**Given records**
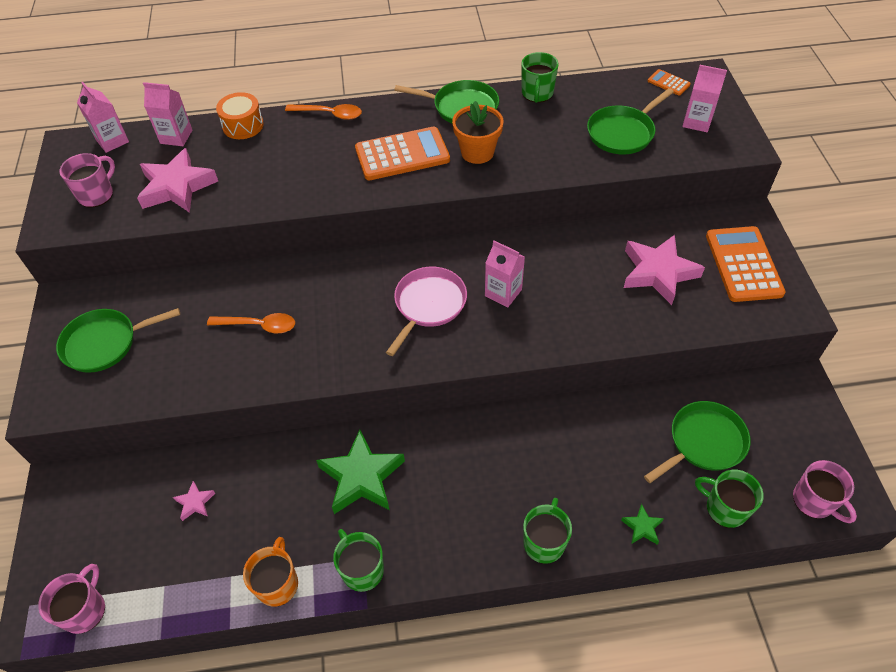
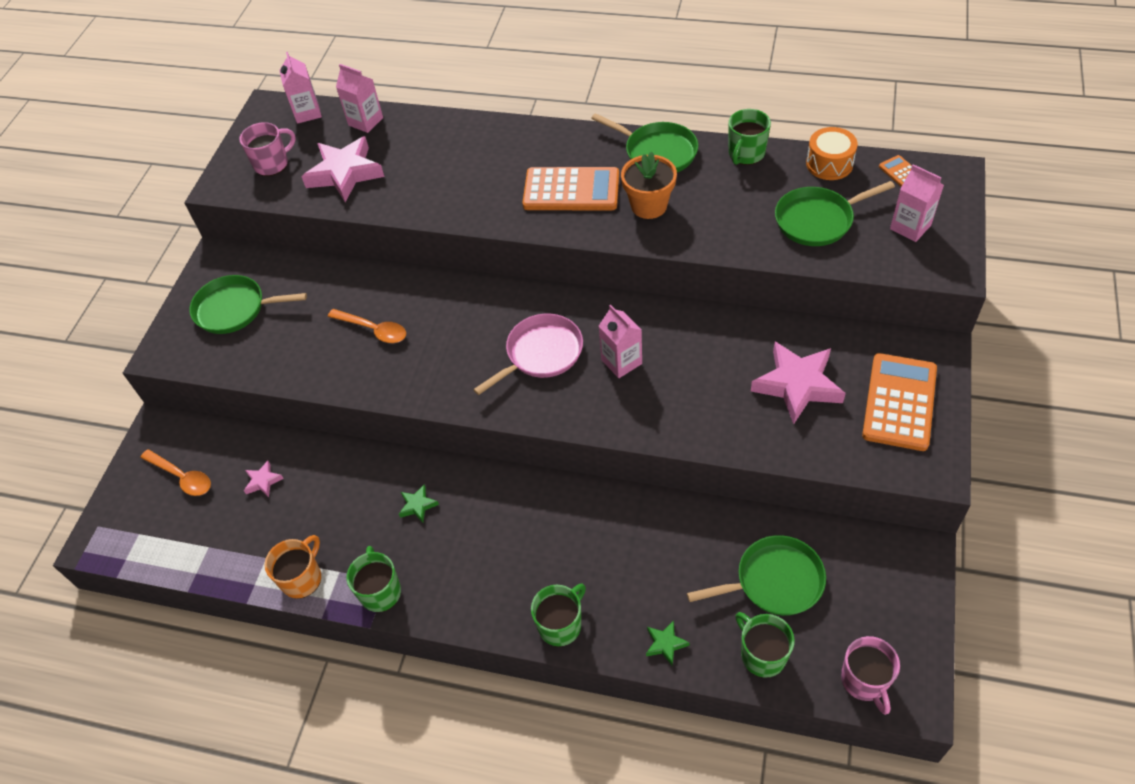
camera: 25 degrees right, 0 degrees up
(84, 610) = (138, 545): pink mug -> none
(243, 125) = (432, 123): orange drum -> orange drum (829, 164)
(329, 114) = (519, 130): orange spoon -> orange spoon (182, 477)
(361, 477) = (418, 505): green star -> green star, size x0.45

---

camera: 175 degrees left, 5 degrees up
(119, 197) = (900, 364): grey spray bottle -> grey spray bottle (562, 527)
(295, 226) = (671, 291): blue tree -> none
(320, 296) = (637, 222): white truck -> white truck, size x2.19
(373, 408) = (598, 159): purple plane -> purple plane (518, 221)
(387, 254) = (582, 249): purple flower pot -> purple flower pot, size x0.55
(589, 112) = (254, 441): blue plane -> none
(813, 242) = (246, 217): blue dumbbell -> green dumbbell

**What you are asked to do**
Reproduce, word for word and in full, only the lines above that start at the line with "camera: 175 degrees left, 5 degrees up" and run through the line with "(813, 242) = (246, 217): blue", both ends included.

**Result**
camera: 175 degrees left, 5 degrees up
(119, 197) = (900, 364): grey spray bottle -> grey spray bottle (562, 527)
(295, 226) = (671, 291): blue tree -> none
(320, 296) = (637, 222): white truck -> white truck, size x2.19
(373, 408) = (598, 159): purple plane -> purple plane (518, 221)
(387, 254) = (582, 249): purple flower pot -> purple flower pot, size x0.55
(589, 112) = (254, 441): blue plane -> none
(813, 242) = (246, 217): blue dumbbell -> green dumbbell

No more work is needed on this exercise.